(WHAT IS EXPECTED) Nothing but the pictures should go missing; return all the entries below exactly.

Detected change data
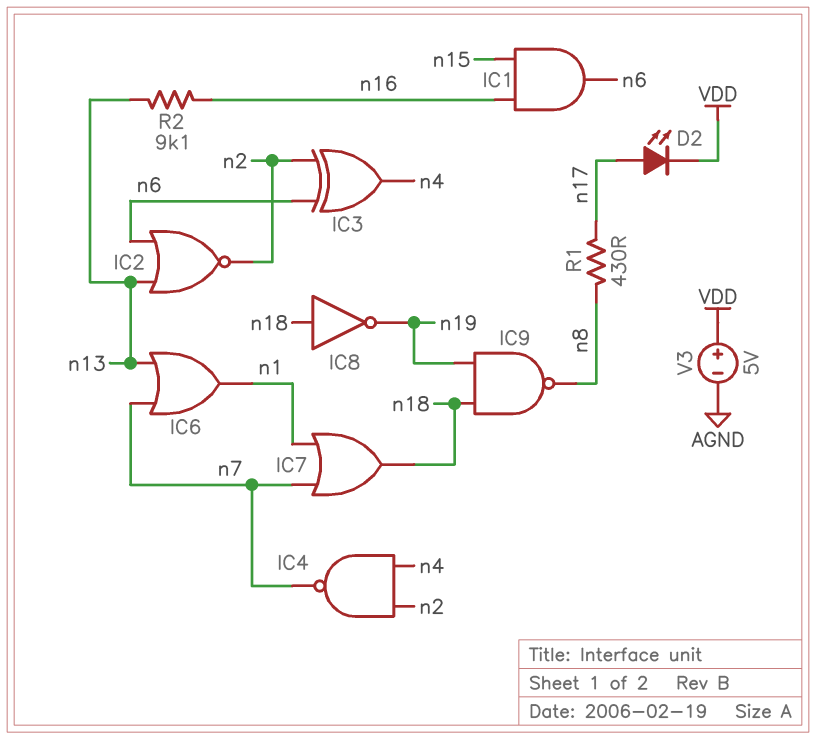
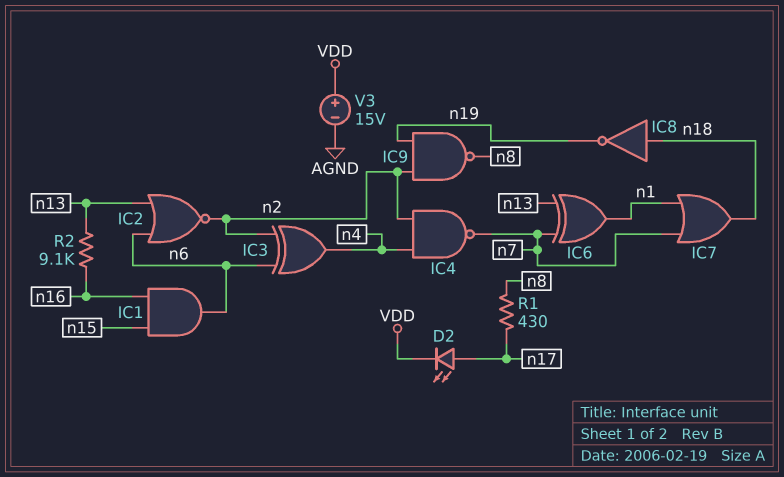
IC6: OR (in n7, in n13, out n1) -> XOR (in n7, in n13, out n1)
IC9: NAND (in n18, in n19, out n8) -> NAND (in n2, in n19, out n8)
V3: 5V (plus VDD, minus AGND) -> 15V (plus VDD, minus AGND)

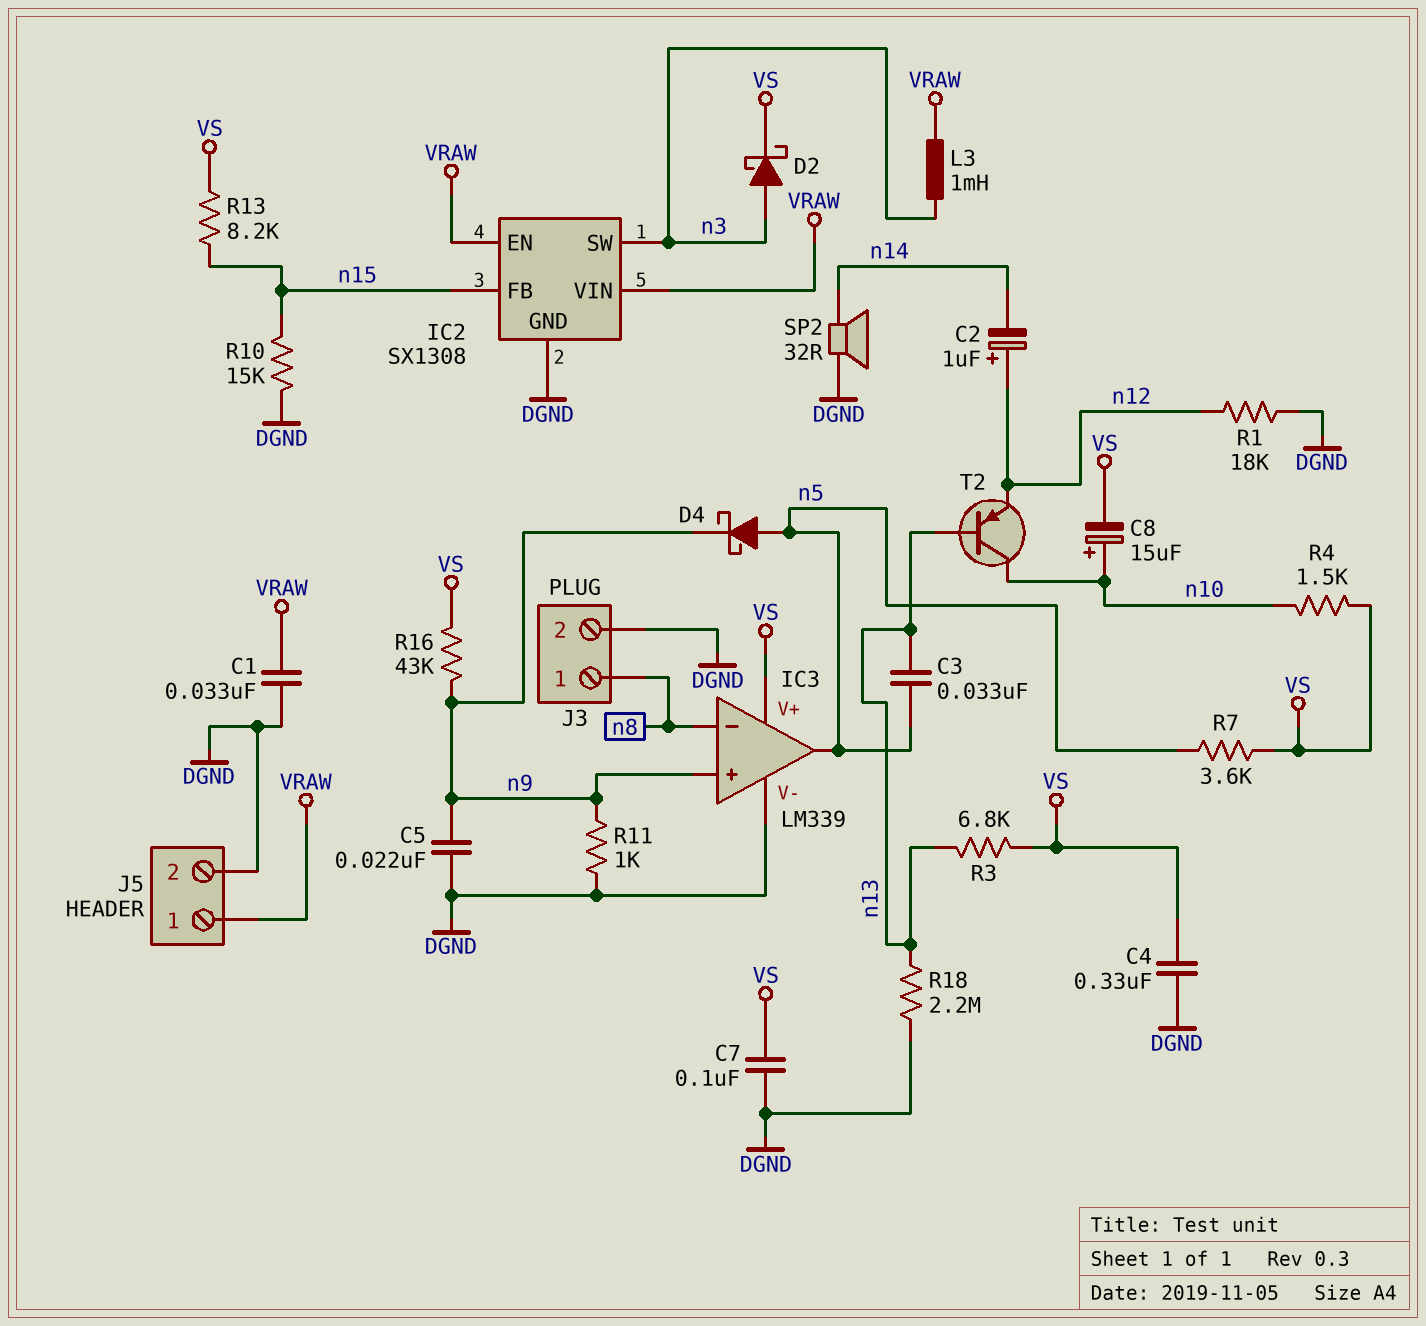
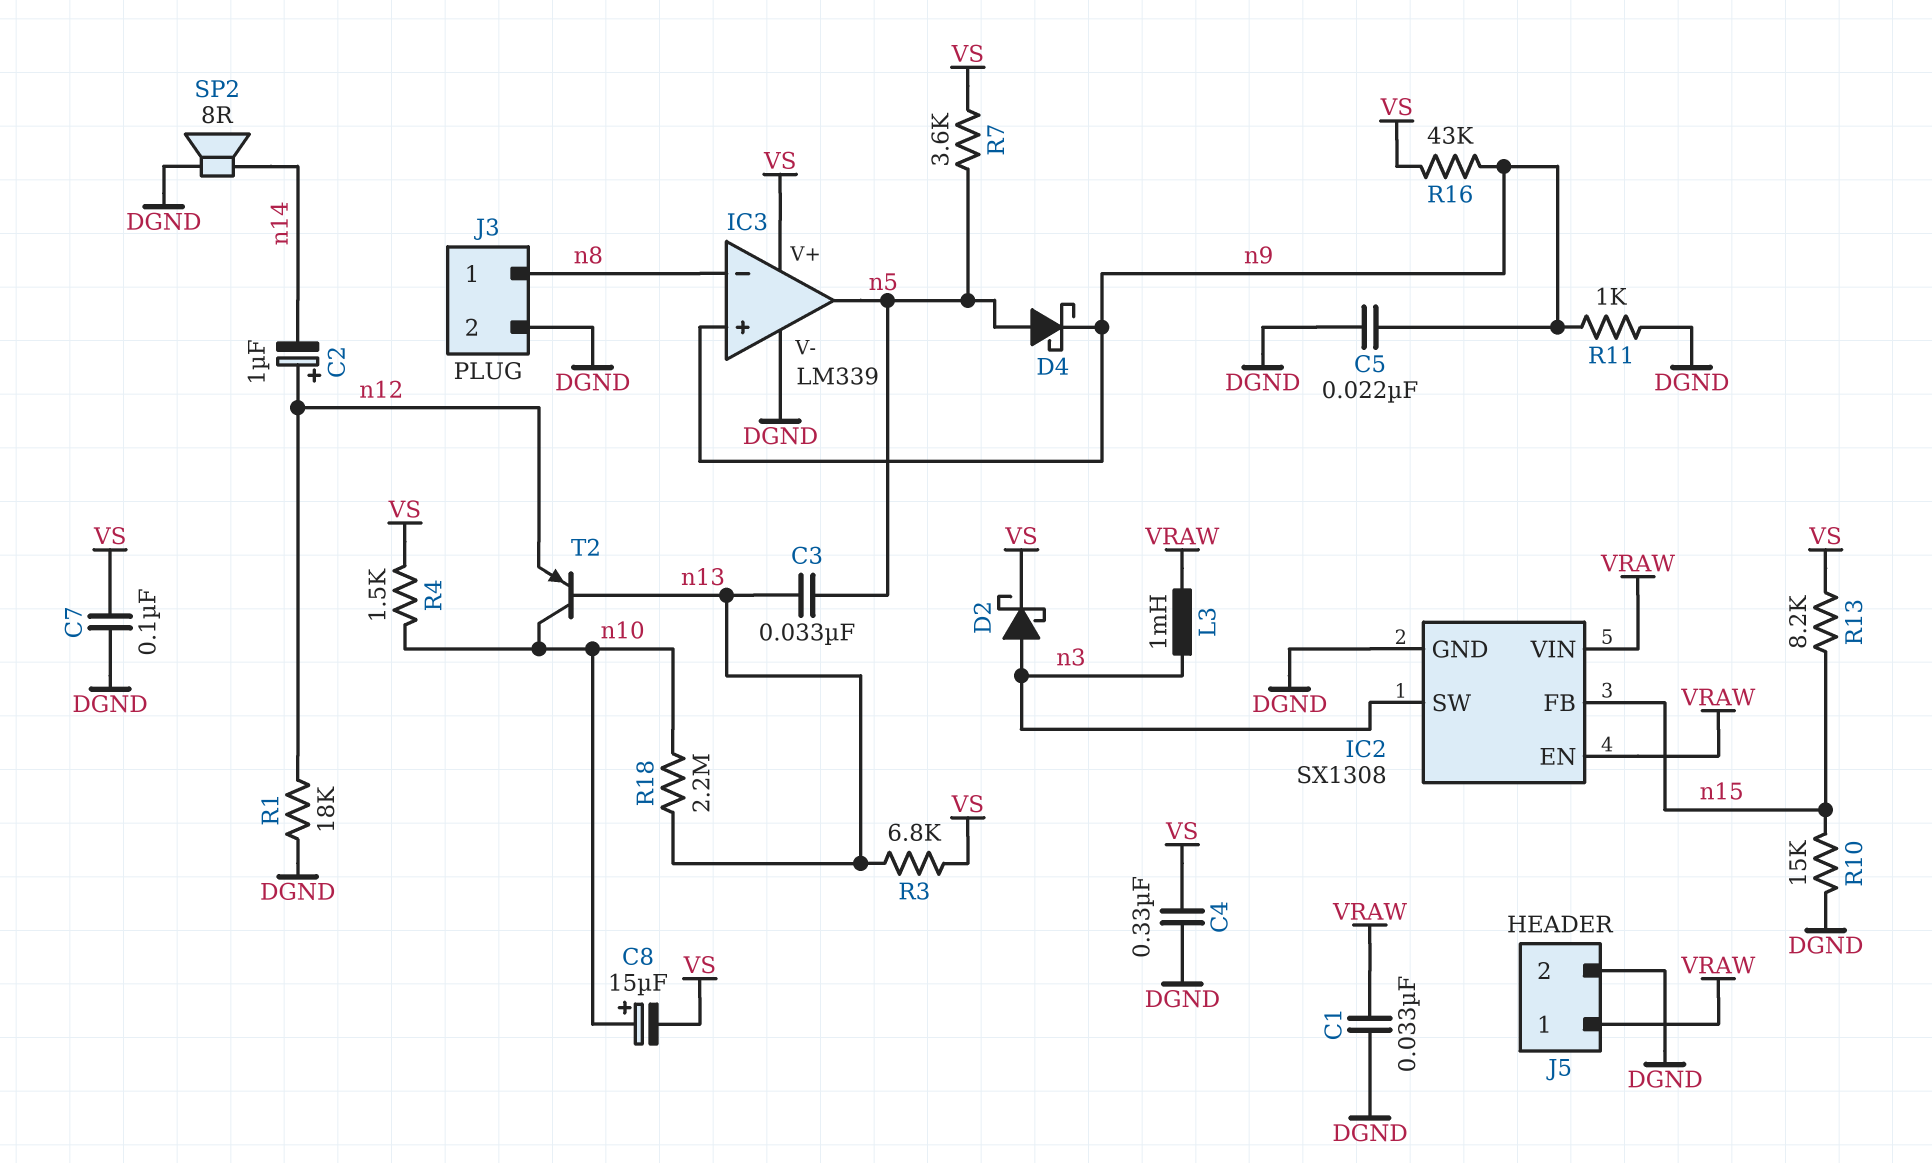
R18: 2.2M (DGND, n13) -> 2.2M (n10, n13)
SP2: speaker 32R (DGND, n14) -> speaker 8R (DGND, n14)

(SOLUTION TO THIS EXERCISE)
IC6: OR (in n7, in n13, out n1) -> XOR (in n7, in n13, out n1)
IC9: NAND (in n18, in n19, out n8) -> NAND (in n2, in n19, out n8)
V3: 5V (plus VDD, minus AGND) -> 15V (plus VDD, minus AGND)

R18: 2.2M (DGND, n13) -> 2.2M (n10, n13)
SP2: speaker 32R (DGND, n14) -> speaker 8R (DGND, n14)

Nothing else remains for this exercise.